■ **Assignment**
Pictures in the records below are skipped; the rest is copied exactly.

....

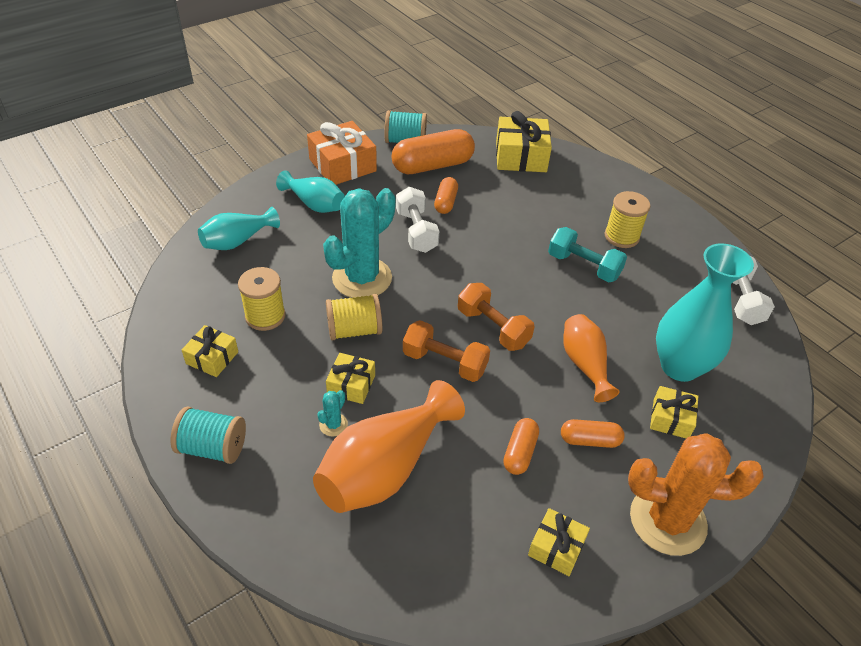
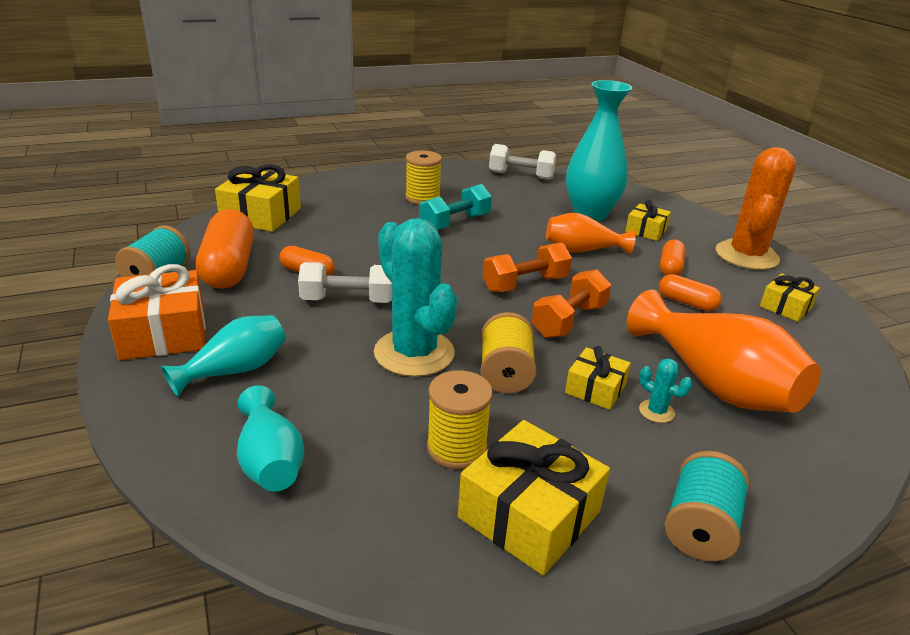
camera: 75 degrees left, 15 degrees down
(212, 358) = (529, 514): yellow gift -> yellow gift, size x1.75

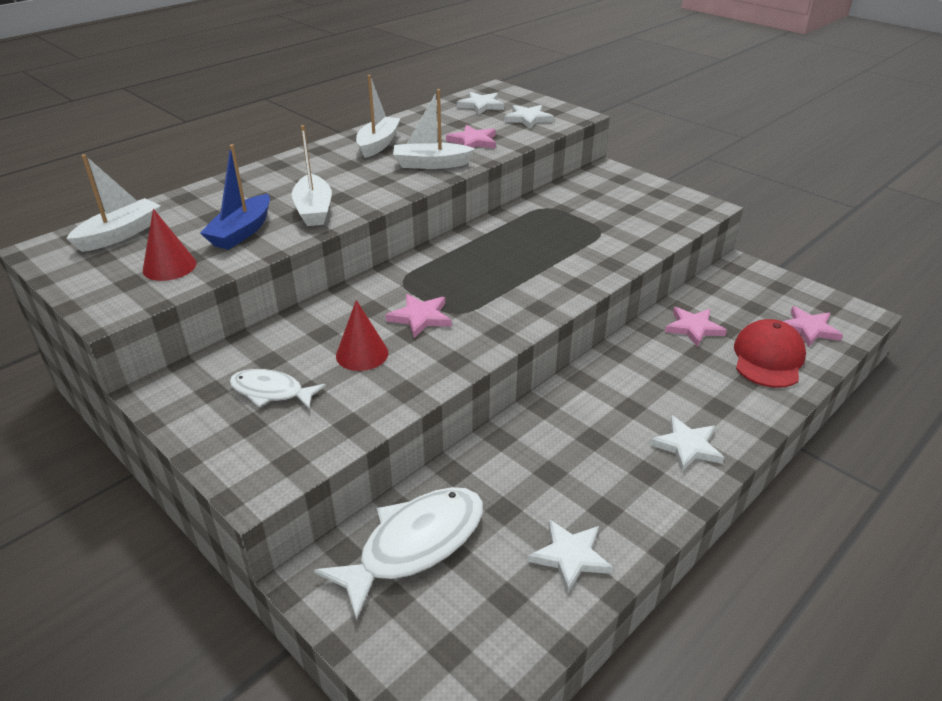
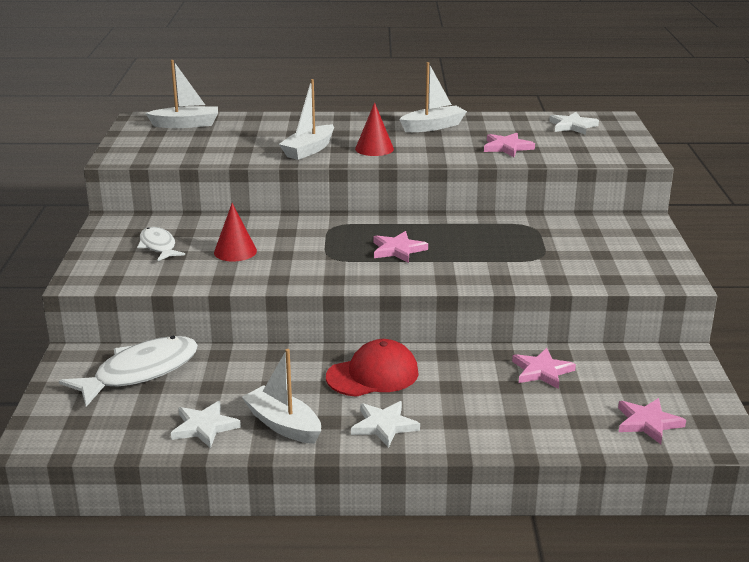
camera: 45 degrees right, 10 degrees down
(169, 266) = (178, 149): red cone -> red cone (374, 149)
(241, 232) = (246, 146): blue boat -> none
(415, 545) = (140, 372): white fish -> white fish turned 45 degrees counterclockwise
(420, 317) = (304, 249): pink star -> pink star (397, 250)
(431, 164) = (442, 151): white boat -> white boat (283, 425)
(528, 119) = (590, 147): white star -> none
(768, 358) = (563, 419): red cap -> red cap (372, 375)

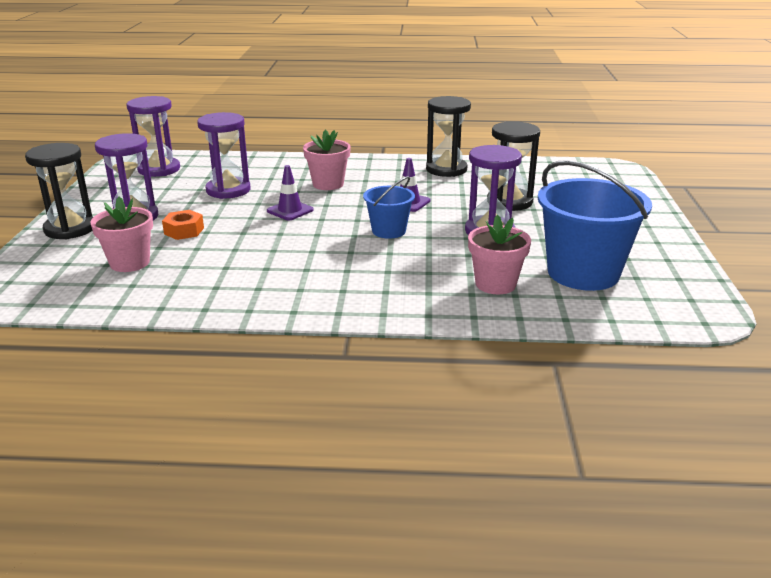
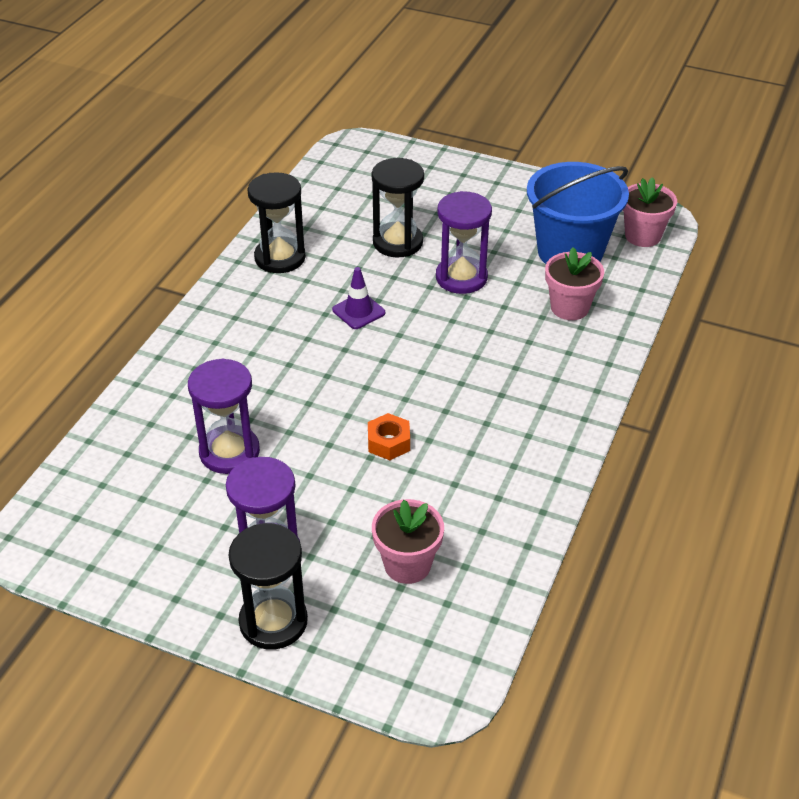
camera: 70 degrees left, 15 degrees up
(159, 169) = (100, 514): purple hourglass -> none
(184, 231) = (339, 508): orange nut -> orange nut (388, 442)
(290, 210) = (328, 408): purple traffic cone -> none
(328, 184) = (265, 360): pink flower pot -> pink flower pot (643, 236)
(389, 231) = (425, 344): blue bucket -> none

....

■ **Finished task**
camera: 75 degrees left, 15 degrees down
(212, 358) = (529, 514): yellow gift -> yellow gift, size x1.75

camera: 45 degrees right, 10 degrees down
(169, 266) = (178, 149): red cone -> red cone (374, 149)
(241, 232) = (246, 146): blue boat -> none
(415, 545) = (140, 372): white fish -> white fish turned 45 degrees counterclockwise
(420, 317) = (304, 249): pink star -> pink star (397, 250)
(431, 164) = (442, 151): white boat -> white boat (283, 425)
(528, 119) = (590, 147): white star -> none
(768, 358) = (563, 419): red cap -> red cap (372, 375)

camera: 70 degrees left, 15 degrees up
(159, 169) = (100, 514): purple hourglass -> none
(184, 231) = (339, 508): orange nut -> orange nut (388, 442)
(290, 210) = (328, 408): purple traffic cone -> none
(328, 184) = (265, 360): pink flower pot -> pink flower pot (643, 236)
(389, 231) = (425, 344): blue bucket -> none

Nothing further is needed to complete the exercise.